Stored records:
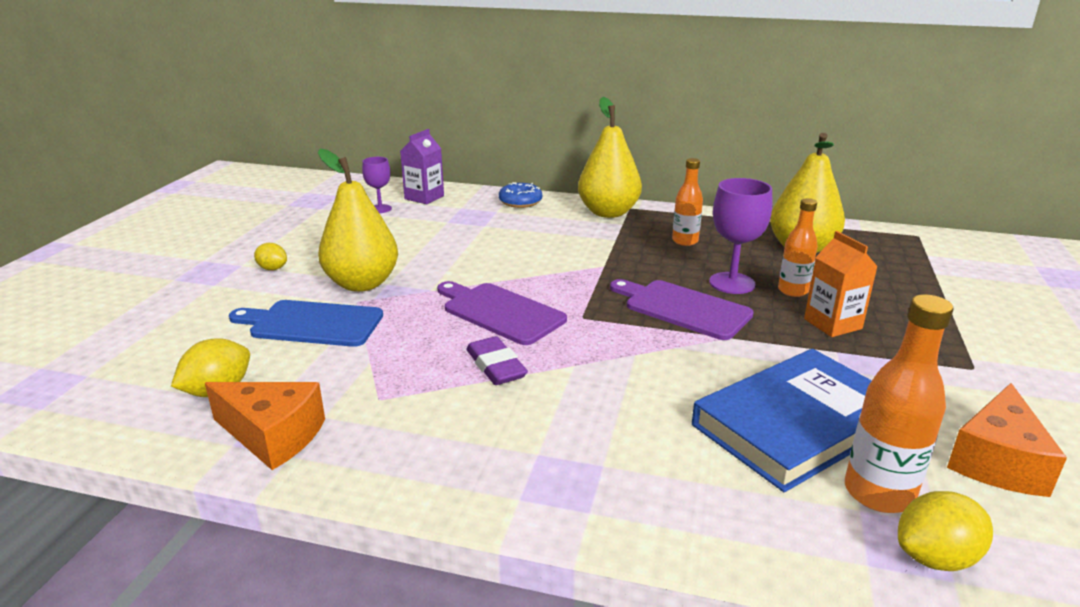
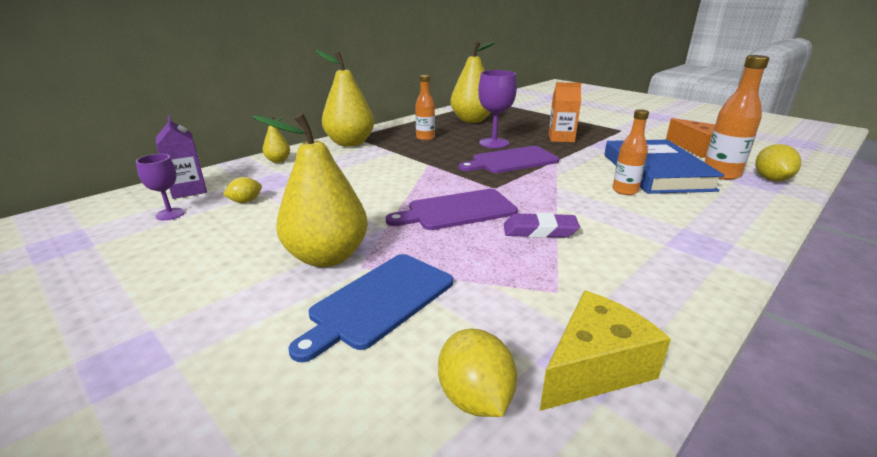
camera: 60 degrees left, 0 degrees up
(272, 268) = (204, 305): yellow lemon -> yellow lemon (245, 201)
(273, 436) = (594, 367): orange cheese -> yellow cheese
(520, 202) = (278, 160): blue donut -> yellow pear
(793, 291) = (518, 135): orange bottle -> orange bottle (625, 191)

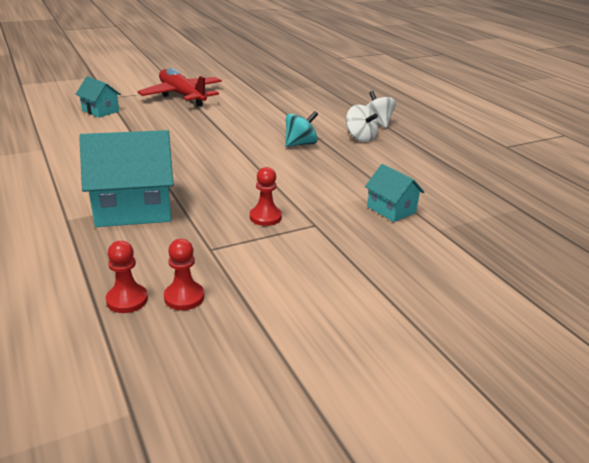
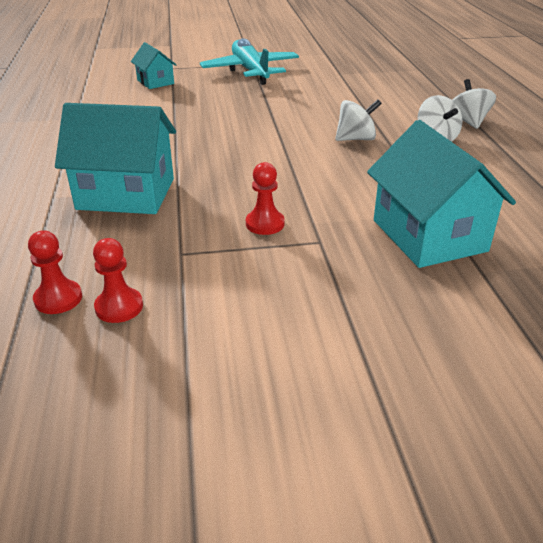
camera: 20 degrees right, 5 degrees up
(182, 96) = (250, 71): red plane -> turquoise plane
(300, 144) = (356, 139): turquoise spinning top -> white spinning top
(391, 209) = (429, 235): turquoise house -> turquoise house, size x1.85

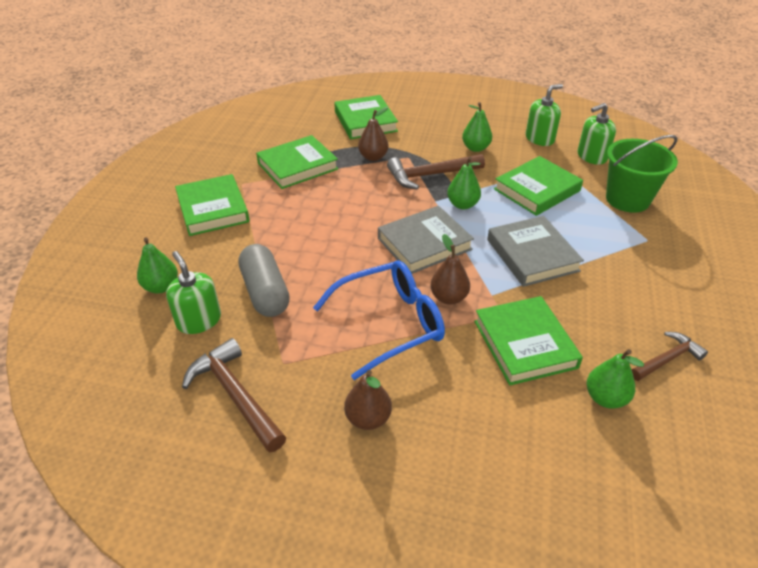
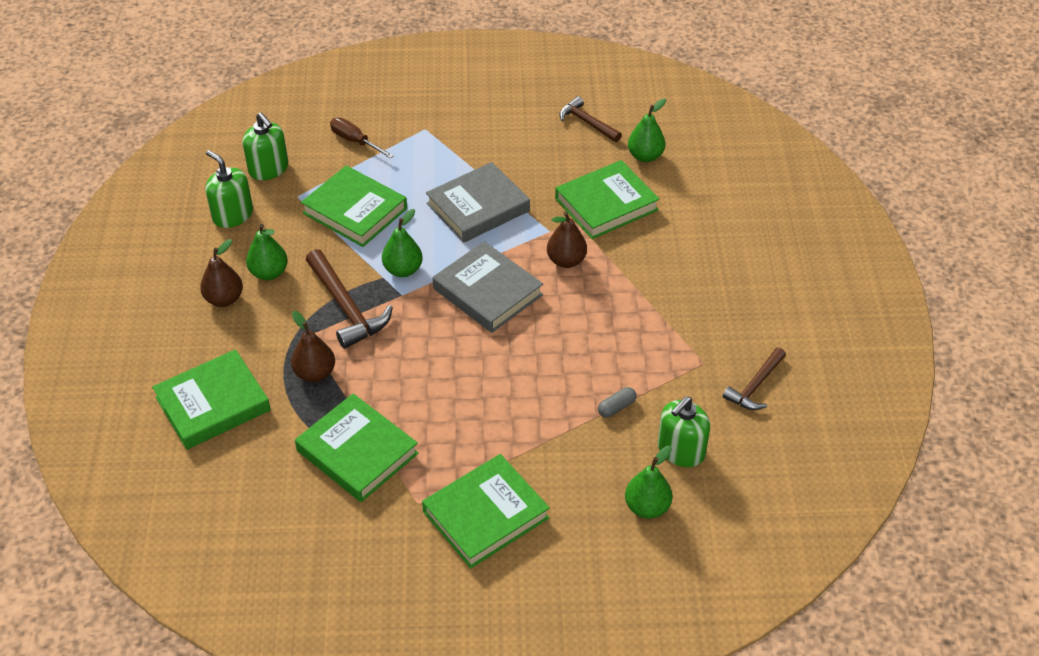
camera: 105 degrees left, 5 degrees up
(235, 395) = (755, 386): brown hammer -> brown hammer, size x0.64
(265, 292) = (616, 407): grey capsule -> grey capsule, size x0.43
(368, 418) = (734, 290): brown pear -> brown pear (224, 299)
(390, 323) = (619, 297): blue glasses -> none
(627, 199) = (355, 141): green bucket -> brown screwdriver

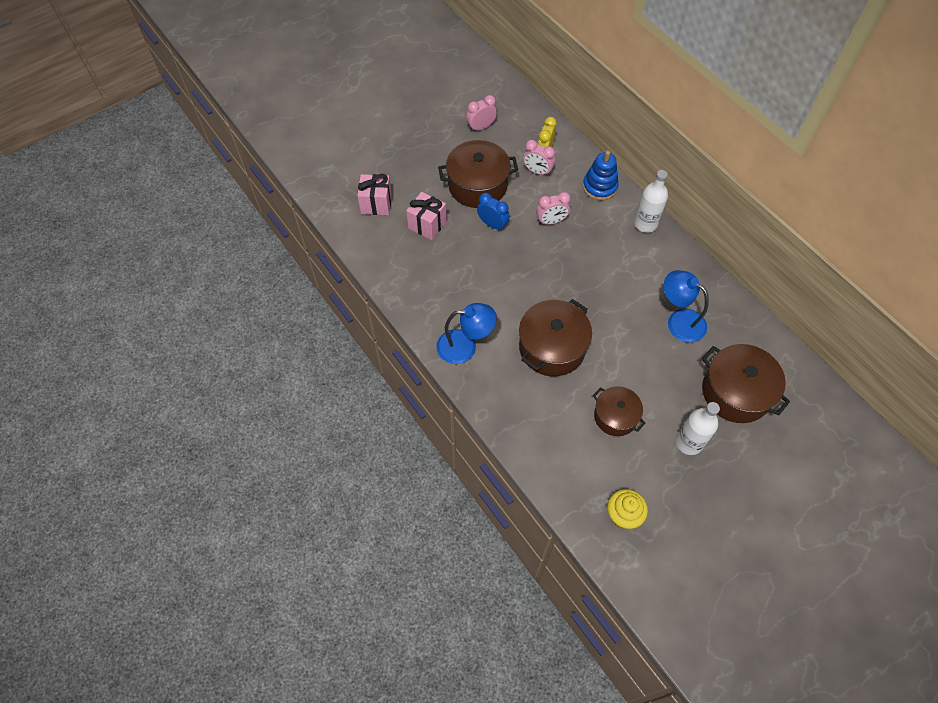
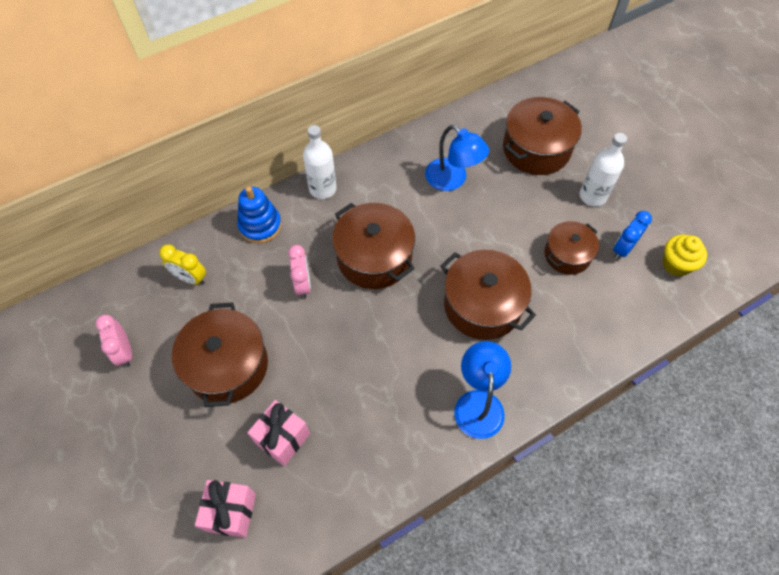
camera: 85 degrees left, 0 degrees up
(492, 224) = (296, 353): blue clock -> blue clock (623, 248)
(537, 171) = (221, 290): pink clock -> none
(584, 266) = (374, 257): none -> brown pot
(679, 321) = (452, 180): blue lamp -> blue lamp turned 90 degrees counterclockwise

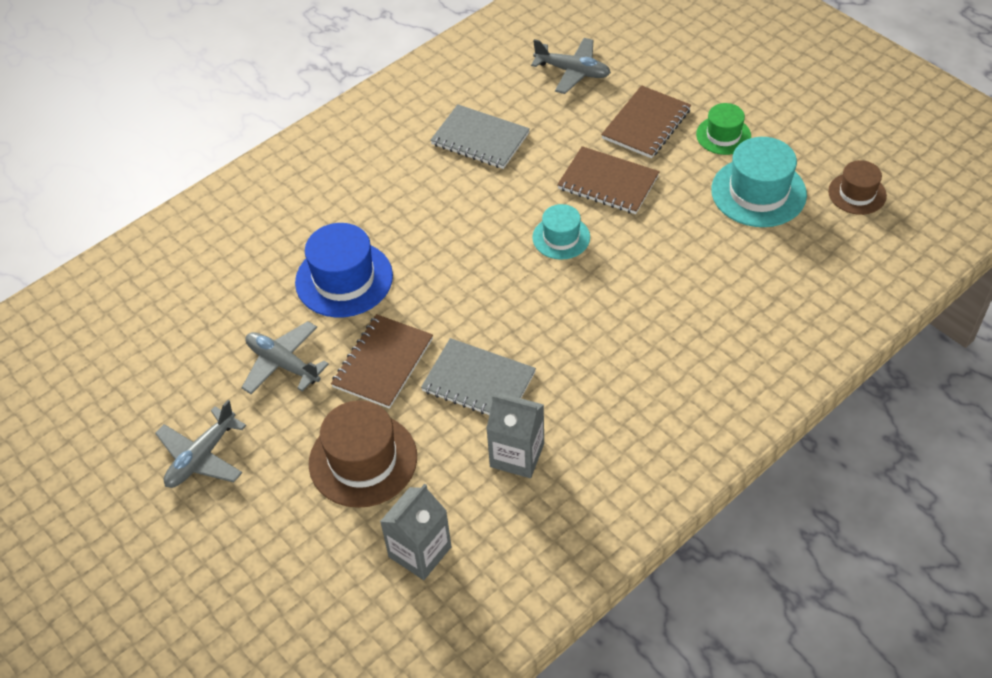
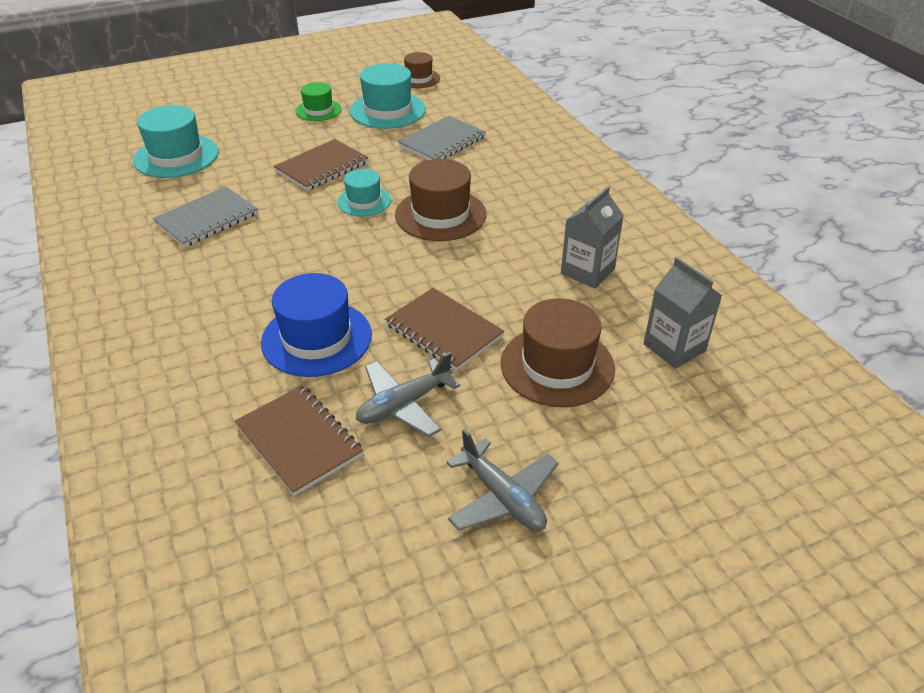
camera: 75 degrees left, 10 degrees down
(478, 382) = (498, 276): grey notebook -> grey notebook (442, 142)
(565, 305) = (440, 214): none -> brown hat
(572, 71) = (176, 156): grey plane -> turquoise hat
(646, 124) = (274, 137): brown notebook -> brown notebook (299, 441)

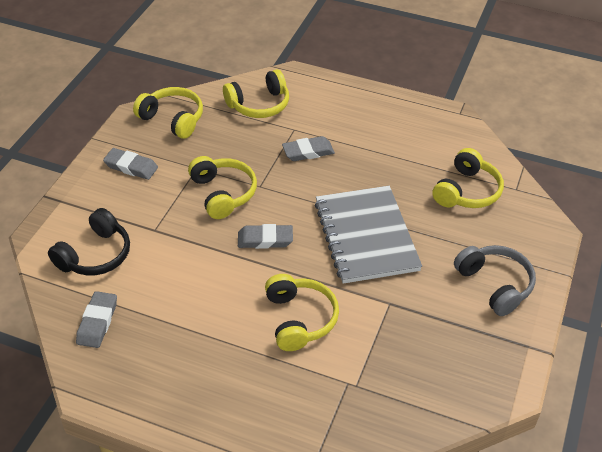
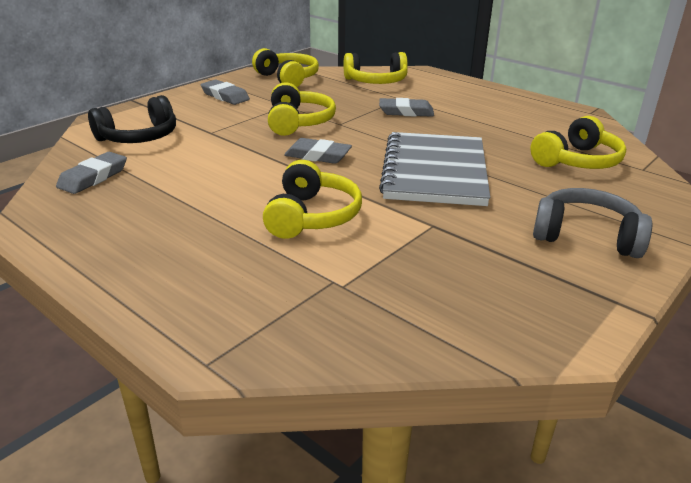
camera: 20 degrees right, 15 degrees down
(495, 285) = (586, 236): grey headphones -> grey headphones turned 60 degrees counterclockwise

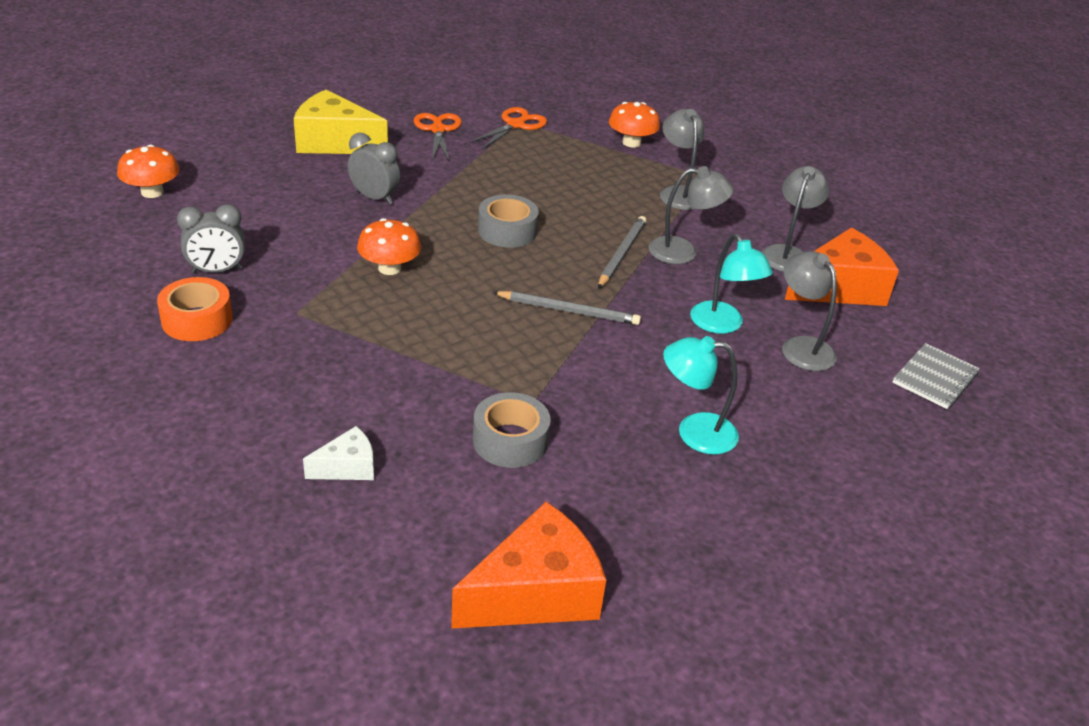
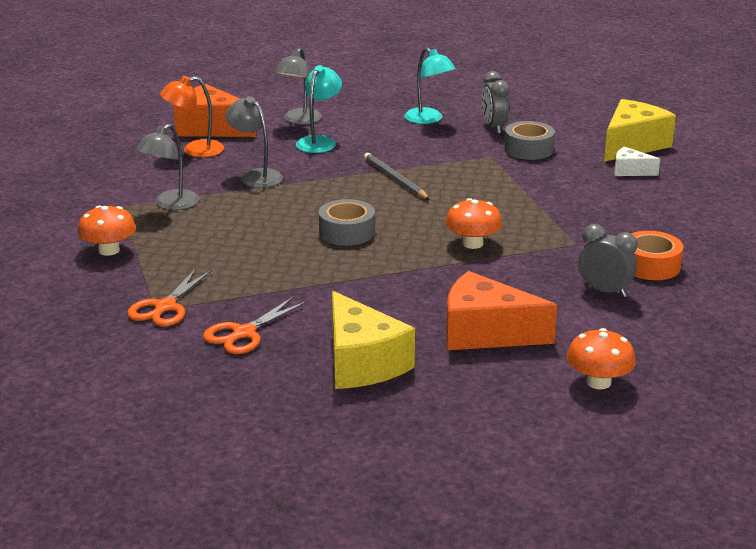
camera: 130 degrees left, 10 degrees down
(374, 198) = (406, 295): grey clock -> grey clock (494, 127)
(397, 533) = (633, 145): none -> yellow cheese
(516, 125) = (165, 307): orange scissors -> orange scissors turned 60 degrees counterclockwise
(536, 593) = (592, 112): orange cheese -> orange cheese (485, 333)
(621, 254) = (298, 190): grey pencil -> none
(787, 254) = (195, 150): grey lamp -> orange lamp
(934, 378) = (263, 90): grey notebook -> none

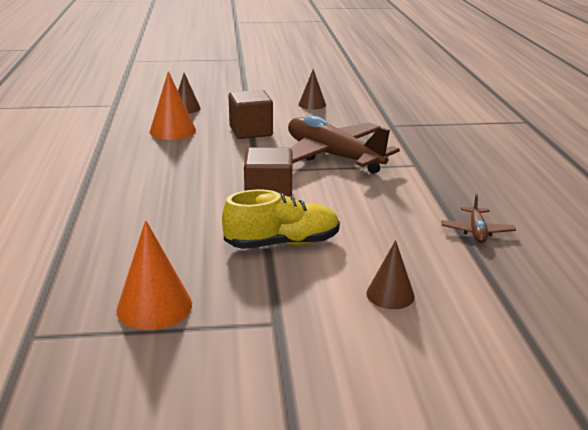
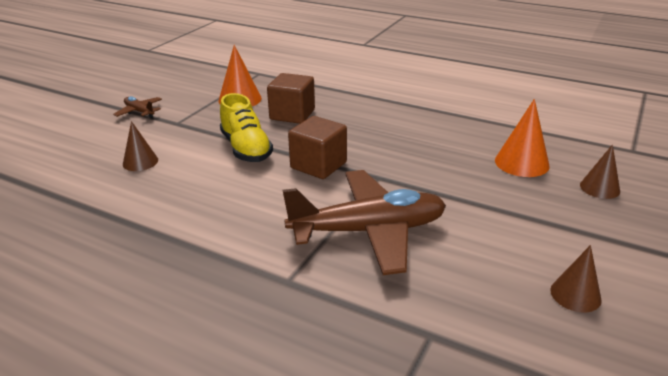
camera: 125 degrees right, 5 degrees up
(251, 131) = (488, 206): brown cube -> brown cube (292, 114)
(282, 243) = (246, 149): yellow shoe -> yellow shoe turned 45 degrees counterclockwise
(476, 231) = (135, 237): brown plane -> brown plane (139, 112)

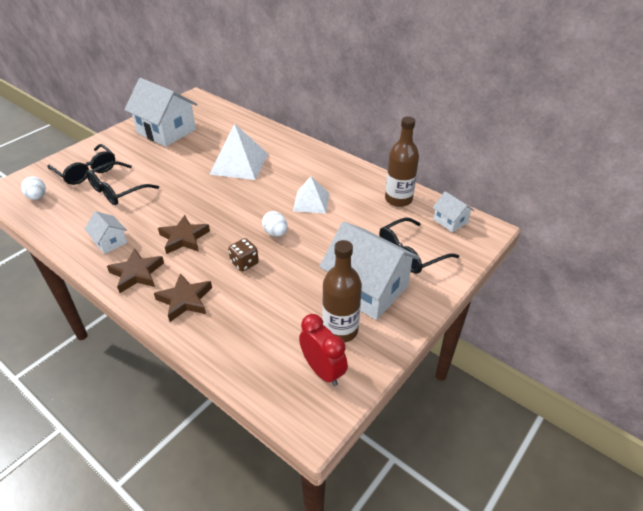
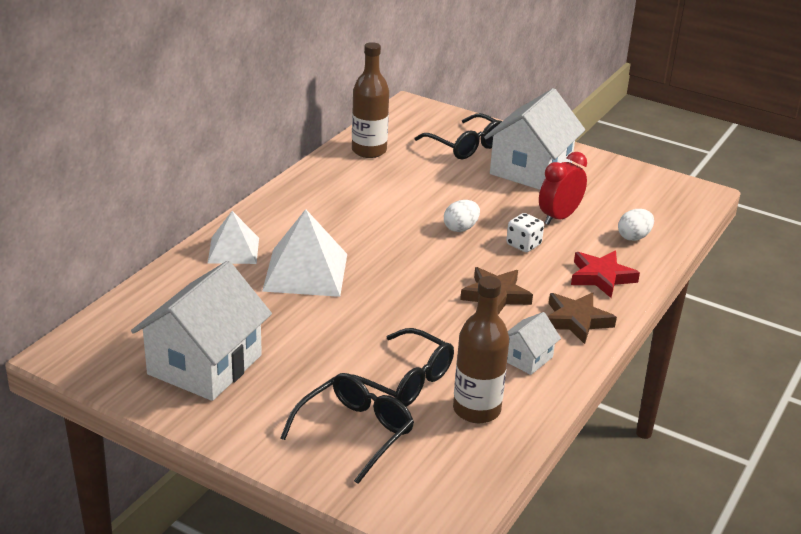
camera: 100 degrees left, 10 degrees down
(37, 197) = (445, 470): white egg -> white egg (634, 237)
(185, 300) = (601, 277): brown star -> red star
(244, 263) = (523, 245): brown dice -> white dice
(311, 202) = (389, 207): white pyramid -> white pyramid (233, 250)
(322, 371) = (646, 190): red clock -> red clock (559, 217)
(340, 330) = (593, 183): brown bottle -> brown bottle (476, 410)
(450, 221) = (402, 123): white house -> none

▶ **Task brief**
Every line from the top of the entries through the line that holds "(516, 125) = (165, 307): orange" is to be quoted exactly, please, and nothing else; omit the pictures.

▶ **Problem solution**
camera: 60 degrees left, 0 degrees up
(272, 268) = (204, 305): yellow lemon -> yellow lemon (245, 201)
(273, 436) = (594, 367): orange cheese -> yellow cheese
(520, 202) = (278, 160): blue donut -> yellow pear
(793, 291) = (518, 135): orange bottle -> orange bottle (625, 191)

camera: 20 degrees right, 5 degrees up
(182, 96) = (250, 71): red plane -> turquoise plane
(300, 144) = (356, 139): turquoise spinning top -> white spinning top
(391, 209) = (429, 235): turquoise house -> turquoise house, size x1.85

camera: 105 degrees left, 5 degrees up
(235, 395) = (755, 386): brown hammer -> brown hammer, size x0.64
(265, 292) = (616, 407): grey capsule -> grey capsule, size x0.43
(368, 418) = (734, 290): brown pear -> brown pear (224, 299)
(390, 323) = (619, 297): blue glasses -> none
(627, 199) = (355, 141): green bucket -> brown screwdriver

camera: 85 degrees left, 0 degrees up
(492, 224) = (296, 353): blue clock -> blue clock (623, 248)
(537, 171) = (221, 290): pink clock -> none
(584, 266) = (374, 257): none -> brown pot
(679, 321) = (452, 180): blue lamp -> blue lamp turned 90 degrees counterclockwise

camera: 75 degrees left, 10 degrees down
(478, 382) = (498, 276): grey notebook -> grey notebook (442, 142)
(565, 305) = (440, 214): none -> brown hat
(572, 71) = (176, 156): grey plane -> turquoise hat
(646, 124) = (274, 137): brown notebook -> brown notebook (299, 441)

camera: 20 degrees right, 15 degrees down
(495, 285) = (586, 236): grey headphones -> grey headphones turned 60 degrees counterclockwise

camera: 130 degrees left, 10 degrees down
(374, 198) = (406, 295): grey clock -> grey clock (494, 127)
(397, 533) = (633, 145): none -> yellow cheese
(516, 125) = (165, 307): orange scissors -> orange scissors turned 60 degrees counterclockwise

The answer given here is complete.